■ **Input data**
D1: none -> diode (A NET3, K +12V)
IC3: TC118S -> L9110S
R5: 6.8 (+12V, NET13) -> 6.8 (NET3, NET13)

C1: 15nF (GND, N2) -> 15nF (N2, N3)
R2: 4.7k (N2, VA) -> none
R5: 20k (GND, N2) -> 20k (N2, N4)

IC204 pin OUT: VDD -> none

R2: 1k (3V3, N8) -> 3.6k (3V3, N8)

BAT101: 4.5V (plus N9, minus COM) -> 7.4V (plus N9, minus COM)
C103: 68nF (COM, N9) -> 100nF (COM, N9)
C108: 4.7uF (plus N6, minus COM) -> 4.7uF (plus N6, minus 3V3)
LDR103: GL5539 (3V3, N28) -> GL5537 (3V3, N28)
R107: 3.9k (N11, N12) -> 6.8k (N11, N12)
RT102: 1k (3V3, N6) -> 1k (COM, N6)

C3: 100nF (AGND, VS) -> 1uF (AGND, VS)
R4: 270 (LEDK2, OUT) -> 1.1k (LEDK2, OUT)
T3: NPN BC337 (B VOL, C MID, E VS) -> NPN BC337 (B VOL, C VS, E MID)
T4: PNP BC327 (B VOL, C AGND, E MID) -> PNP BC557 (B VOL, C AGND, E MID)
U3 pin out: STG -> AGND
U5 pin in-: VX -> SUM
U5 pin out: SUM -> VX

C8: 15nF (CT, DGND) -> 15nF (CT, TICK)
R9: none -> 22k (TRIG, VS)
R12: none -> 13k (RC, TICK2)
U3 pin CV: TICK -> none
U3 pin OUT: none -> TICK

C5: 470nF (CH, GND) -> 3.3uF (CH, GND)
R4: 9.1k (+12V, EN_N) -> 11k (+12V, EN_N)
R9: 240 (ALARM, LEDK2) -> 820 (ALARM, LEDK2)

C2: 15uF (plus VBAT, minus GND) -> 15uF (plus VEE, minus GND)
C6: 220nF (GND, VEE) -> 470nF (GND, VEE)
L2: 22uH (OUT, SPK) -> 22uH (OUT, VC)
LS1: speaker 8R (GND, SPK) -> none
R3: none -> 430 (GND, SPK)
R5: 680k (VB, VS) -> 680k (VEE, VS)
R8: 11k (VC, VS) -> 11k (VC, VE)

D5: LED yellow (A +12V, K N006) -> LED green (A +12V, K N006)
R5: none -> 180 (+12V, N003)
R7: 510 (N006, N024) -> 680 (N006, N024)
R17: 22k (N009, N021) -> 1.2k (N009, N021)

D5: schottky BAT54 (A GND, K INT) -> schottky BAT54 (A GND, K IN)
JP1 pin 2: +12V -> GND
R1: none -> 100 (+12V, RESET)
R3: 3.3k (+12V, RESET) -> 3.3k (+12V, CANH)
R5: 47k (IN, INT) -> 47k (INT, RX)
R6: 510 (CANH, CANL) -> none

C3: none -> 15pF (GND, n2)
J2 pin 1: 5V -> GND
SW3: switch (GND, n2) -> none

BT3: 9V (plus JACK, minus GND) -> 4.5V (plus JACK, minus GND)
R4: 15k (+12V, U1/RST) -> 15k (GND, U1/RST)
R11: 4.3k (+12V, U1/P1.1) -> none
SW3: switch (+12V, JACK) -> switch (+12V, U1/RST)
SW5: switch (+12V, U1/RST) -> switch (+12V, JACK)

■ **What you are asked to do**
Give back exactly the lines of the listing above that run from the line with "R4: 270 (LEDK2, OUT) -> 1.1k (LEDK2, OUT)" to the line with "U5 pin out: SUM -> VX", inclusive.

■ **Solution to the problem**
R4: 270 (LEDK2, OUT) -> 1.1k (LEDK2, OUT)
T3: NPN BC337 (B VOL, C MID, E VS) -> NPN BC337 (B VOL, C VS, E MID)
T4: PNP BC327 (B VOL, C AGND, E MID) -> PNP BC557 (B VOL, C AGND, E MID)
U3 pin out: STG -> AGND
U5 pin in-: VX -> SUM
U5 pin out: SUM -> VX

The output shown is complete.